# Input start
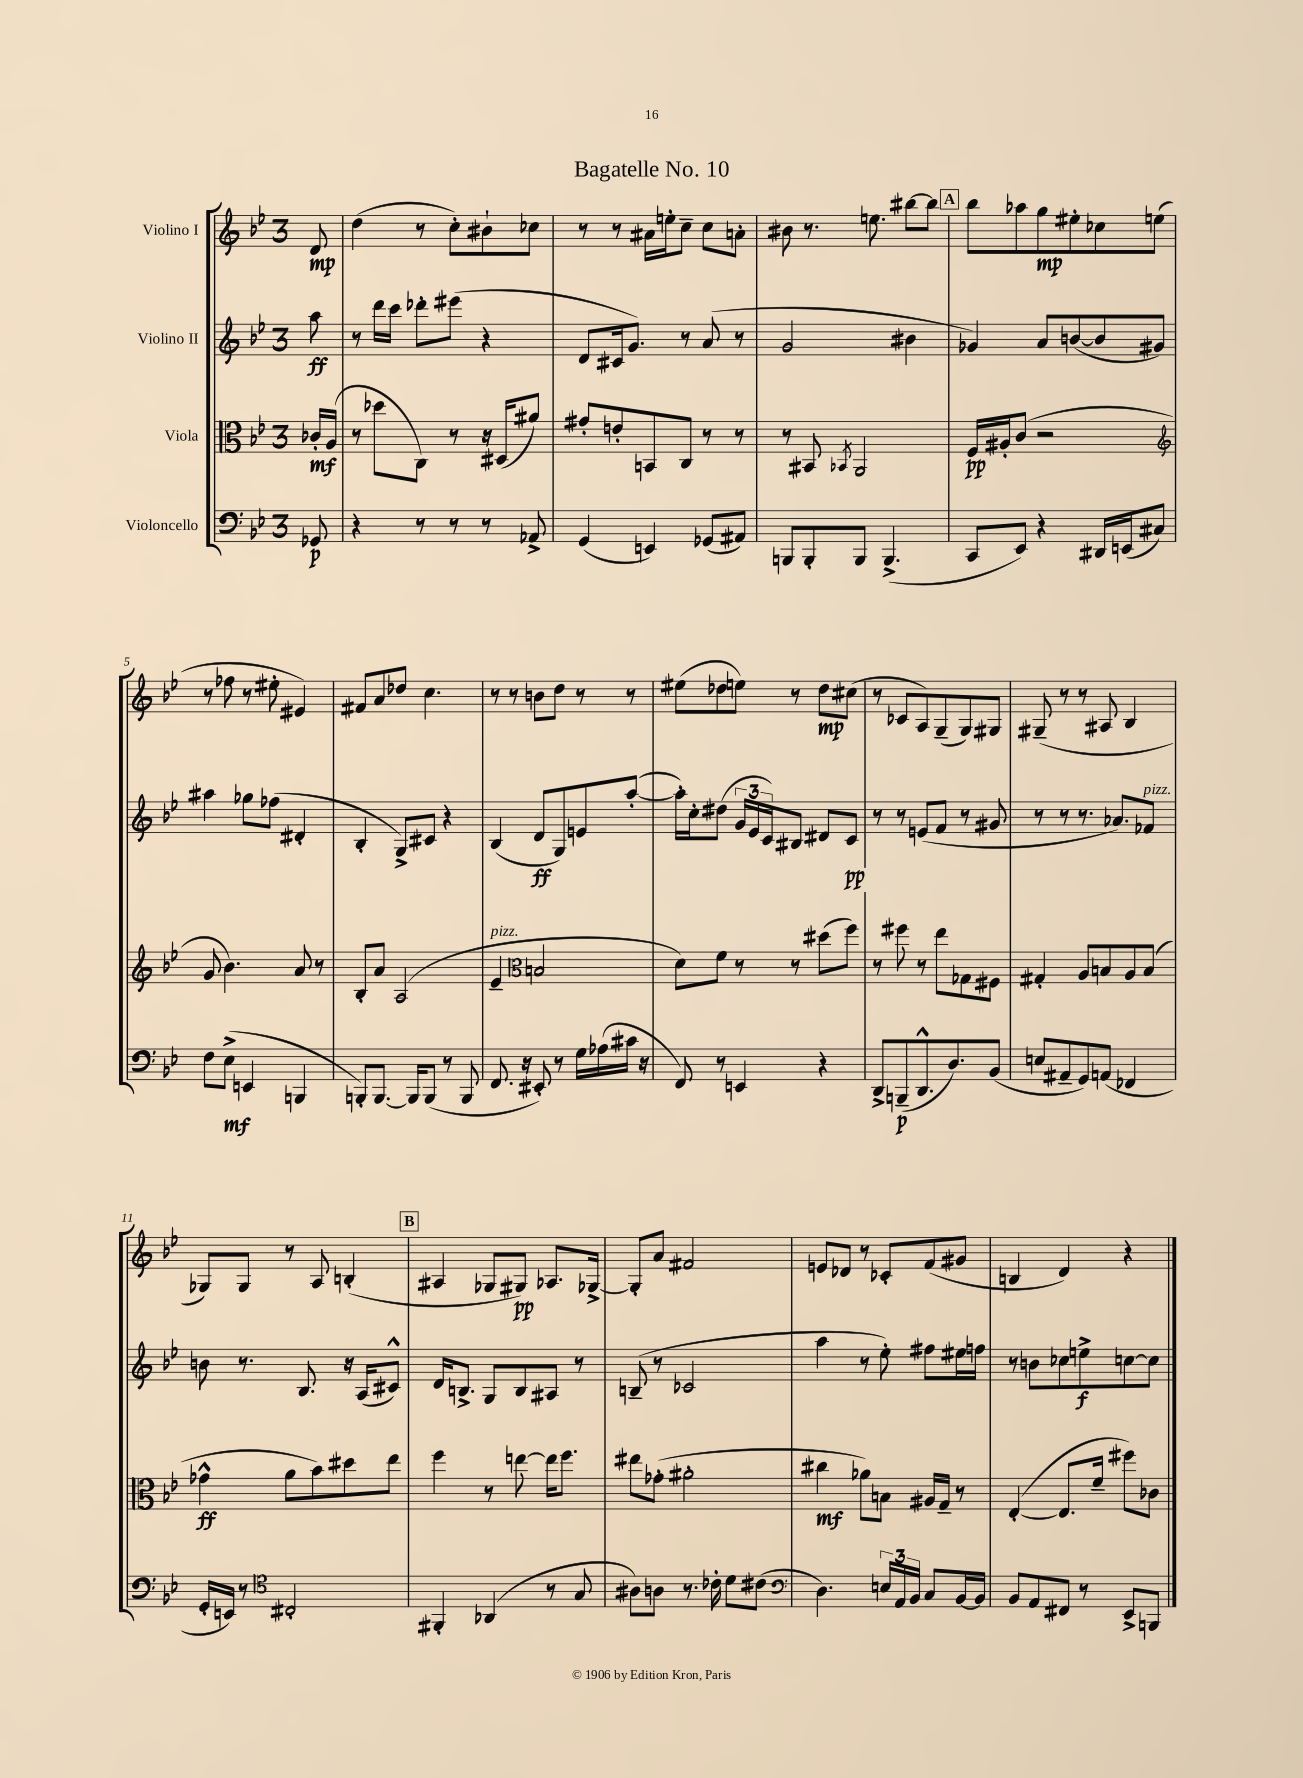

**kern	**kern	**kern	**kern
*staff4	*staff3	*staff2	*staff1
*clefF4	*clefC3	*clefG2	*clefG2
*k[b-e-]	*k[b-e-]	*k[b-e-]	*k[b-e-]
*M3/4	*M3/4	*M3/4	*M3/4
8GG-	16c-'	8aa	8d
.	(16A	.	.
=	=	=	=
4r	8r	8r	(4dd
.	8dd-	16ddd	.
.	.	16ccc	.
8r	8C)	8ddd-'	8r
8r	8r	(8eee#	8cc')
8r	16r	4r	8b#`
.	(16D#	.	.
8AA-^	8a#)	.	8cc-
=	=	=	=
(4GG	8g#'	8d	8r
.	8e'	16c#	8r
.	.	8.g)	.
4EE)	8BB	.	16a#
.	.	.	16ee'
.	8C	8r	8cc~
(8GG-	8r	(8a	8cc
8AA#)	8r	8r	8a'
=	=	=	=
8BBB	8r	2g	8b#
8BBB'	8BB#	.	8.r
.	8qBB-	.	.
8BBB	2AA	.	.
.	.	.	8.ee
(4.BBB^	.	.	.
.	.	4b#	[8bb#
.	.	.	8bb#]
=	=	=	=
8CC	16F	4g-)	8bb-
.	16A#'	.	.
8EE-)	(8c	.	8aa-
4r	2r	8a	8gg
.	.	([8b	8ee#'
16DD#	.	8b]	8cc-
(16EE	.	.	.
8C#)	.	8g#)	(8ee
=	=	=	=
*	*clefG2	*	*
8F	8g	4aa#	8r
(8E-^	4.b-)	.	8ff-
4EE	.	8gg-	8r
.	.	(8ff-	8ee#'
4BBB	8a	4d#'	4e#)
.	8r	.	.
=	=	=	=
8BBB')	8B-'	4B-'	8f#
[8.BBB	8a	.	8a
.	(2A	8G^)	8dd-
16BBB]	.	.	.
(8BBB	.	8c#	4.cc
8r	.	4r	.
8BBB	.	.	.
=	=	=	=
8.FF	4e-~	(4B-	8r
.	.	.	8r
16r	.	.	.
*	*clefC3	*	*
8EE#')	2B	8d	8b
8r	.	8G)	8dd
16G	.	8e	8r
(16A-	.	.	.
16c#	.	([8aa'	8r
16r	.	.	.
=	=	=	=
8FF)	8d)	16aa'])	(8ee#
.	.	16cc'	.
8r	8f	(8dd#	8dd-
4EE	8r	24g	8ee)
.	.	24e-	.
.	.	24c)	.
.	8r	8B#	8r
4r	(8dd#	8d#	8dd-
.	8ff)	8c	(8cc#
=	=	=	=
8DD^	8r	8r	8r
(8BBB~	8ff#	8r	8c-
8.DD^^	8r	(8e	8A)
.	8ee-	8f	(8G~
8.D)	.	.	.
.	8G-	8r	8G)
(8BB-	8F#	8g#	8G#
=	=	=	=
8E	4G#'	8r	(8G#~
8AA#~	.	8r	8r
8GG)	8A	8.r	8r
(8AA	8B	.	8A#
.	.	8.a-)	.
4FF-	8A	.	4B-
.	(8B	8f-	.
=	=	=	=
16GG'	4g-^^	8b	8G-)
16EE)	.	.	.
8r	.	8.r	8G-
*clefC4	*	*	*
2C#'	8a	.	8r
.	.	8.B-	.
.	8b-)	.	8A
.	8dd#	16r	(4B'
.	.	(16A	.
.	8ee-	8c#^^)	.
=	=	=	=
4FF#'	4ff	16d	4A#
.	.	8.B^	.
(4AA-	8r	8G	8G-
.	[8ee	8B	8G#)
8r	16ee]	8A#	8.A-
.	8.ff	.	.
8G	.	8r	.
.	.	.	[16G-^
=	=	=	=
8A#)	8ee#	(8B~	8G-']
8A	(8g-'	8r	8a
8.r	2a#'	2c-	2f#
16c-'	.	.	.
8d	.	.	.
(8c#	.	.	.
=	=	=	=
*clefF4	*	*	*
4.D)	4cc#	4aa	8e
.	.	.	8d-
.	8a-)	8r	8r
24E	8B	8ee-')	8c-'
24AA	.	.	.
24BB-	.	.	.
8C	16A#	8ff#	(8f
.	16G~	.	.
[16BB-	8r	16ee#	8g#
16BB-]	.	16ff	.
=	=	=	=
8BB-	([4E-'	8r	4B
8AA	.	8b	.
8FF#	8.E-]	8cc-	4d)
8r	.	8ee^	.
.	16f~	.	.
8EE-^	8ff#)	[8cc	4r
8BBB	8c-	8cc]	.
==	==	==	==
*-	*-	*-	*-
# Input end
Give every line of the data above as a JSON list of strings, one string per line, omitting blank lines and the picture.

**Full solution**
[
  "**kern\t**kern\t**kern\t**kern",
  "*staff4\t*staff3\t*staff2\t*staff1",
  "*clefF4\t*clefC3\t*clefG2\t*clefG2",
  "*k[b-e-]\t*k[b-e-]\t*k[b-e-]\t*k[b-e-]",
  "*M3/4\t*M3/4\t*M3/4\t*M3/4",
  "8GG-\t16c-'\t8aa\t8d",
  ".\t(16A\t.\t.",
  "=\t=\t=\t=",
  "4r\t8r\t8r\t(4dd",
  ".\t8dd-\t16ddd\t.",
  ".\t.\t16ccc\t.",
  "8r\t8C)\t8ddd-'\t8r",
  "8r\t8r\t(8eee#\t8cc')",
  "8r\t16r\t4r\t8b#`",
  ".\t(16D#\t.\t.",
  "8AA-^\t8a#)\t.\t8cc-",
  "=\t=\t=\t=",
  "(4GG\t8g#'\t8d\t8r",
  ".\t8e'\t16c#\t8r",
  ".\t.\t8.g)\t.",
  "4EE)\t8BB\t.\t16a#",
  ".\t.\t.\t16ee'",
  ".\t8C\t8r\t8cc~",
  "(8GG-\t8r\t(8a\t8cc",
  "8AA#)\t8r\t8r\t8a'",
  "=\t=\t=\t=",
  "8BBB\t8r\t2g\t8b#",
  "8BBB'\t8BB#\t.\t8.r",
  ".\t8qBB-\t.\t.",
  "8BBB\t2AA\t.\t.",
  ".\t.\t.\t8.ee",
  "(4.BBB^\t.\t.\t.",
  ".\t.\t4b#\t[8bb#",
  ".\t.\t.\t8bb#]",
  "=\t=\t=\t=",
  "8CC\t16F\t4g-)\t8bb-",
  ".\t16A#'\t.\t.",
  "8EE-)\t(8c\t.\t8aa-",
  "4r\t2r\t8a\t8gg",
  ".\t.\t([8b\t8ee#'",
  "16DD#\t.\t8b]\t8cc-",
  "(16EE\t.\t.\t.",
  "8C#)\t.\t8g#)\t(8ee",
  "=\t=\t=\t=",
  "*\t*clefG2\t*\t*",
  "8F\t8g\t4aa#\t8r",
  "(8E-^\t4.b-)\t.\t8ff-",
  "4EE\t.\t8gg-\t8r",
  ".\t.\t(8ff-\t8ee#'",
  "4BBB\t8a\t4d#'\t4e#)",
  ".\t8r\t.\t.",
  "=\t=\t=\t=",
  "8BBB')\t8B-'\t4B-'\t8f#",
  "[8.BBB\t8a\t.\t8a",
  ".\t(2A\t8G^)\t8dd-",
  "16BBB]\t.\t.\t.",
  "(8BBB\t.\t8c#\t4.cc",
  "8r\t.\t4r\t.",
  "8BBB\t.\t.\t.",
  "=\t=\t=\t=",
  "8.FF\t4e-~\t(4B-\t8r",
  ".\t.\t.\t8r",
  "16r\t.\t.\t.",
  "*\t*clefC3\t*\t*",
  "8EE#')\t2B\t8d\t8b",
  "8r\t.\t8G)\t8dd",
  "16G\t.\t8e\t8r",
  "(16A-\t.\t.\t.",
  "16c#\t.\t([8aa'\t8r",
  "16r\t.\t.\t.",
  "=\t=\t=\t=",
  "8FF)\t8d)\t16aa'])\t(8ee#",
  ".\t.\t16cc'\t.",
  "8r\t8f\t(8dd#\t8dd-",
  "4EE\t8r\t24g\t8ee)",
  ".\t.\t24e-\t.",
  ".\t.\t24c)\t.",
  ".\t8r\t8B#\t8r",
  "4r\t(8dd#\t8d#\t8dd-",
  ".\t8ff)\t8c\t(8cc#",
  "=\t=\t=\t=",
  "8DD^\t8r\t8r\t8r",
  "(8BBB~\t8ff#\t8r\t8c-",
  "8.DD^^\t8r\t(8e\t8A)",
  ".\t8ee-\t8f\t(8G~",
  "8.D)\t.\t.\t.",
  ".\t8G-\t8r\t8G)",
  "(8BB-\t8F#\t8g#\t8G#",
  "=\t=\t=\t=",
  "8E\t4G#'\t8r\t(8G#~",
  "8AA#~\t.\t8r\t8r",
  "8GG)\t8A\t8.r\t8r",
  "(8AA\t8B\t.\t8A#",
  ".\t.\t8.a-)\t.",
  "4FF-\t8A\t.\t4B-",
  ".\t(8B\t8f-\t.",
  "=\t=\t=\t=",
  "16GG'\t4g-^^\t8b\t8G-)",
  "16EE)\t.\t.\t.",
  "8r\t.\t8.r\t8G-",
  "*clefC4\t*\t*\t*",
  "2C#'\t8a\t.\t8r",
  ".\t.\t8.B-\t.",
  ".\t8b-)\t.\t8A",
  ".\t8dd#\t16r\t(4B'",
  ".\t.\t(16A\t.",
  ".\t8ee-\t8c#^^)\t.",
  "=\t=\t=\t=",
  "4FF#'\t4ff\t16d\t4A#",
  ".\t.\t8.B^\t.",
  "(4AA-\t8r\t8G\t8G-",
  ".\t[8ee\t8B\t8G#)",
  "8r\t16ee]\t8A#\t8.A-",
  ".\t8.ff\t.\t.",
  "8G\t.\t8r\t.",
  ".\t.\t.\t[16G-^",
  "=\t=\t=\t=",
  "8A#)\t8ee#\t(8B~\t8G-']",
  "8A\t(8g-'\t8r\t8a",
  "8.r\t2a#'\t2c-\t2f#",
  "16c-'\t.\t.\t.",
  "8d\t.\t.\t.",
  "(8c#\t.\t.\t.",
  "=\t=\t=\t=",
  "*clefF4\t*\t*\t*",
  "4.D)\t4cc#\t4aa\t8e",
  ".\t.\t.\t8d-",
  ".\t8a-)\t8r\t8r",
  "24E\t8B\t8ee-')\t8c-'",
  "24AA\t.\t.\t.",
  "24BB-\t.\t.\t.",
  "8C\t16A#\t8ff#\t(8f",
  ".\t16G~\t.\t.",
  "[16BB-\t8r\t16ee#\t8g#",
  "16BB-]\t.\t16ff\t.",
  "=\t=\t=\t=",
  "8BB-\t([4E-'\t8r\t4B",
  "8AA\t.\t8b\t.",
  "8FF#\t8.E-]\t8cc-\t4d)",
  "8r\t.\t8ee^\t.",
  ".\t16f~\t.\t.",
  "8EE-^\t8ff#)\t[8cc\t4r",
  "8BBB\t8c-\t8cc]\t.",
  "==\t==\t==\t==",
  "*-\t*-\t*-\t*-"
]